━━━━━ Data to examine ━━━━━

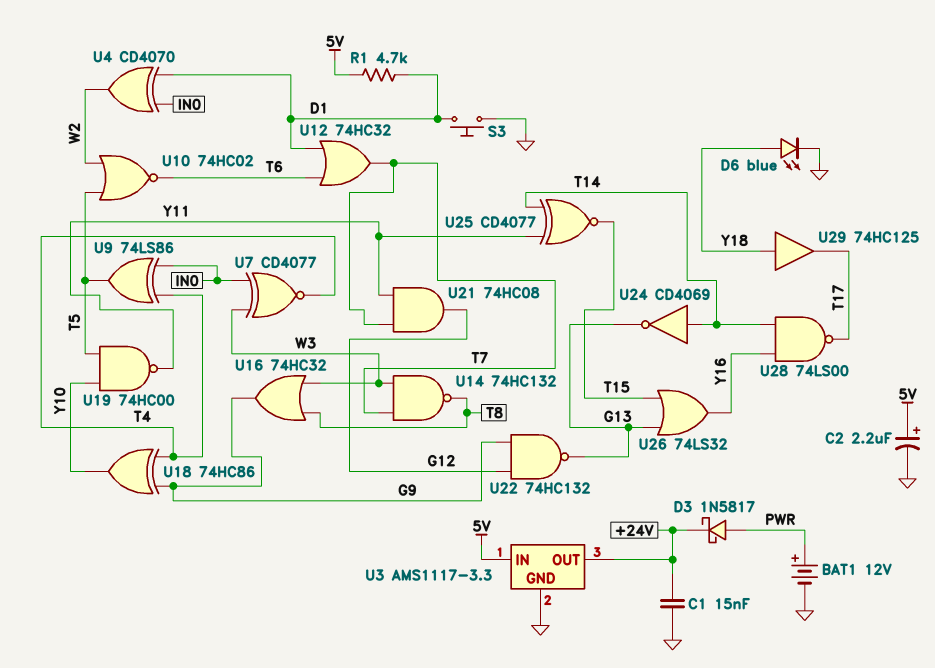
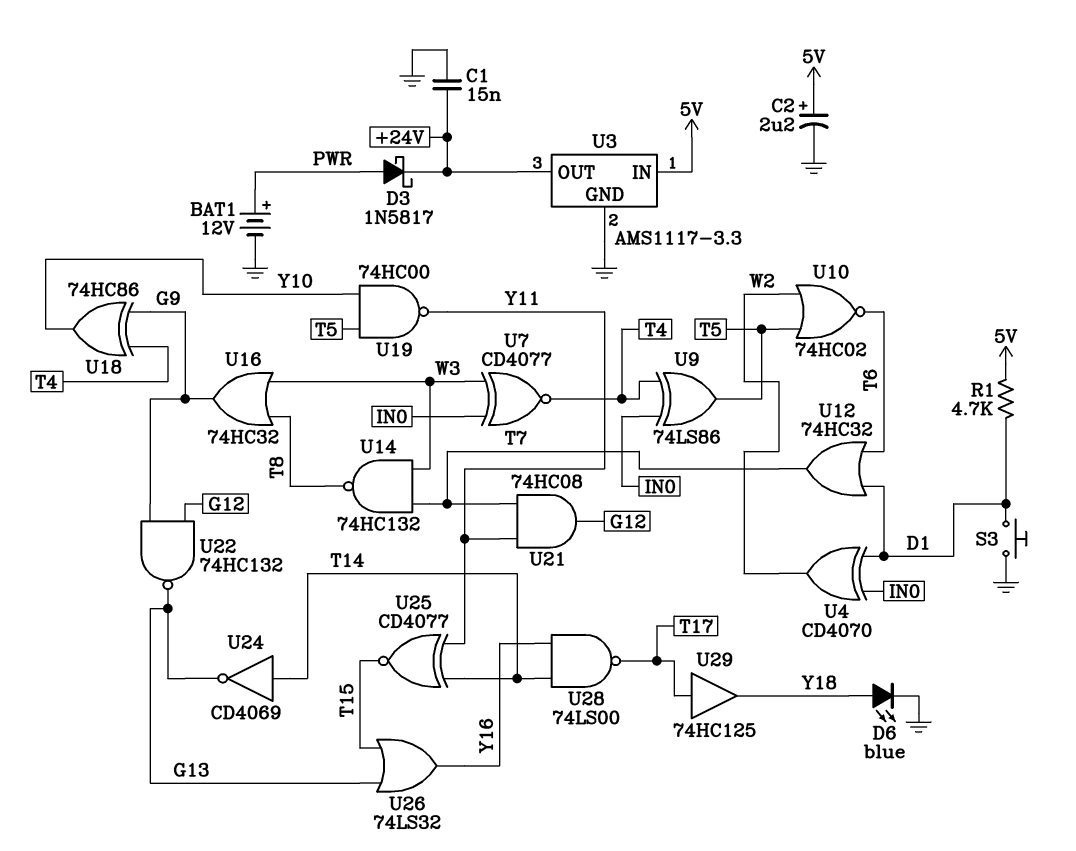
U29: buffer 74HC125 (in Y18, out T17) -> buffer 74HC125 (in T17, out Y18)

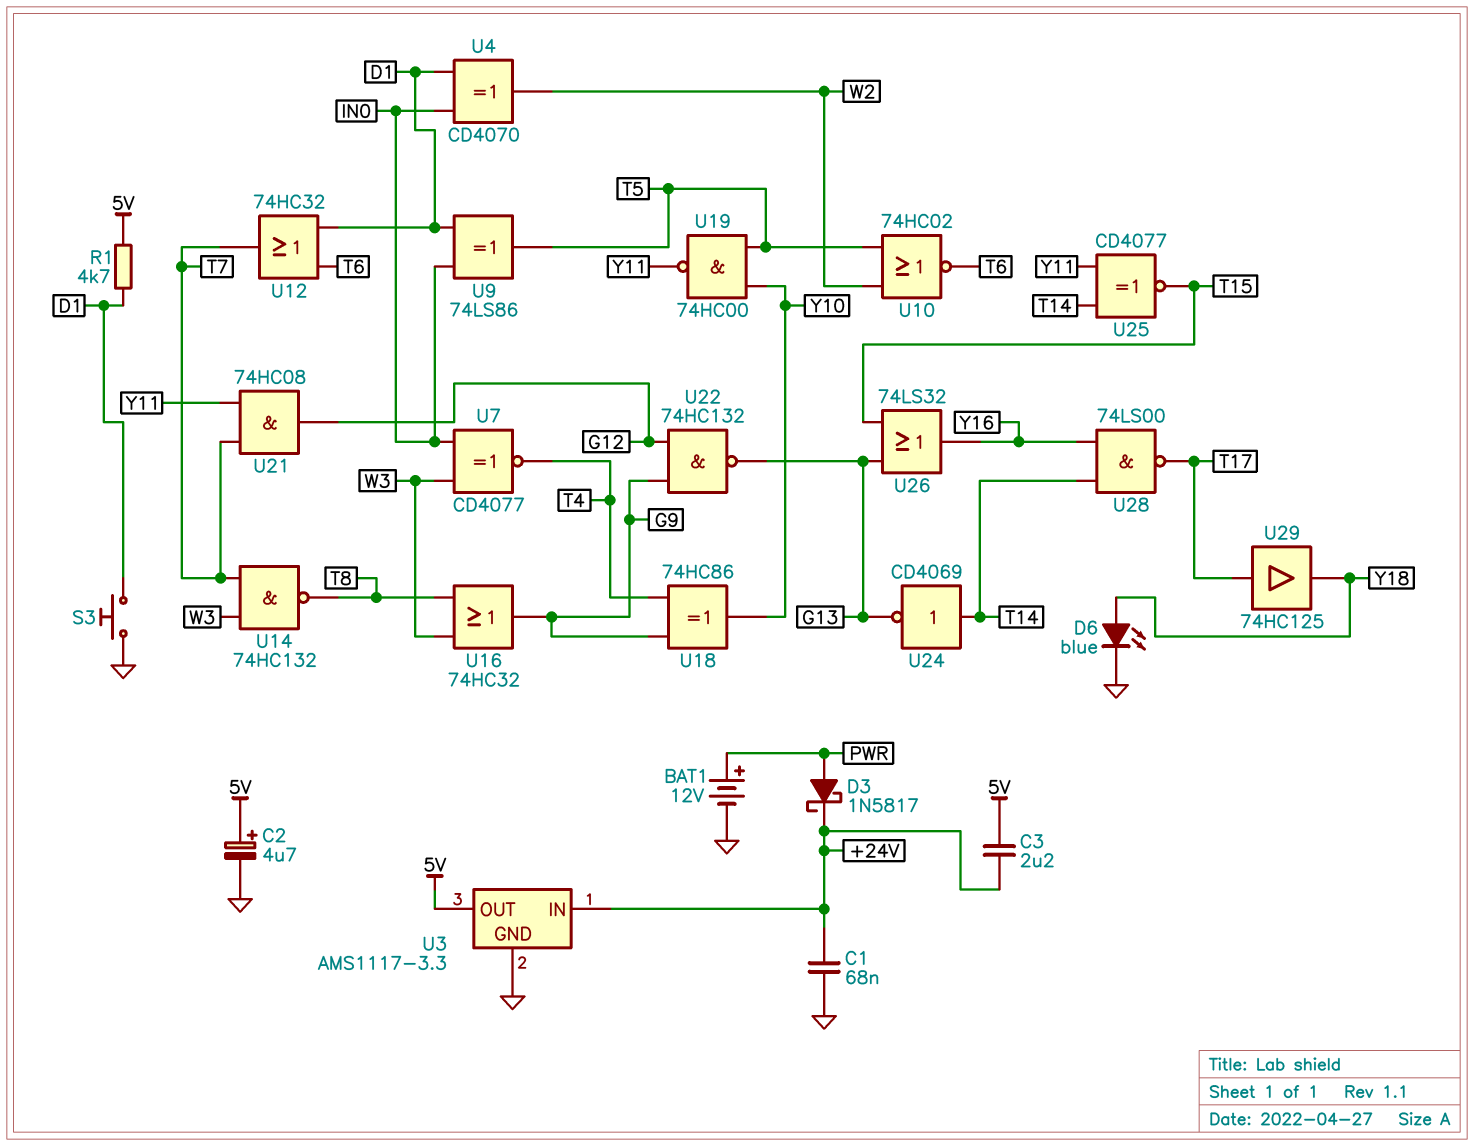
C1: 15nF (+24V, GND) -> 68nF (+24V, GND)
C2: 2.2uF (plus 5V, minus GND) -> 4.7uF (plus 5V, minus GND)
C3: none -> 2.2uF (+24V, 5V)
U3 pin IN: 5V -> +24V
U3 pin OUT: +24V -> 5V
U9: XOR 74LS86 (in IN0, in T4, out T5) -> XOR 74LS86 (in D1, in IN0, out T5)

━━━━━

▸ **What is needed**:
Please copy exactly, and only, the lines from the line containing "U3 pin IN: 5V -> +24V" through the last line of the records, with both ends included.

▸ **Response to the task**:
U3 pin IN: 5V -> +24V
U3 pin OUT: +24V -> 5V
U9: XOR 74LS86 (in IN0, in T4, out T5) -> XOR 74LS86 (in D1, in IN0, out T5)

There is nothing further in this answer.